• **Your objective**
Set out exactly, and with nothing added, the line containing "lime brick C1:D1" and every line after it through the final line of the data.

• **Exercise data**
----

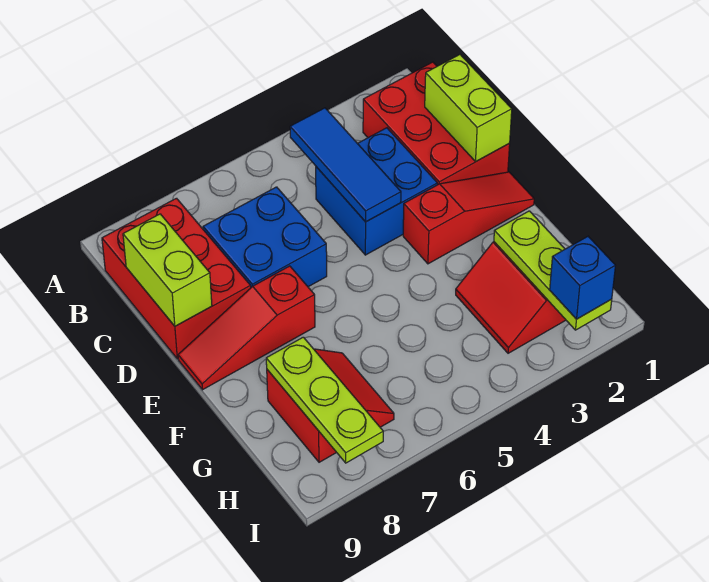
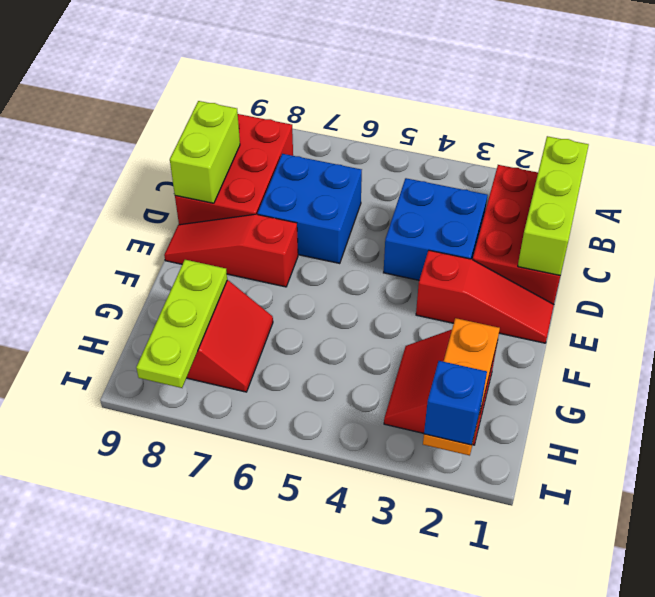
blue tile B4:D4 level 2 -> none
lime brick C1:D1 level 2 -> lime brick B1:D1 level 2
lime plate G2:I2 level 2 -> orange plate G2:I2 level 2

----

• **Reply**
lime brick C1:D1 level 2 -> lime brick B1:D1 level 2
lime plate G2:I2 level 2 -> orange plate G2:I2 level 2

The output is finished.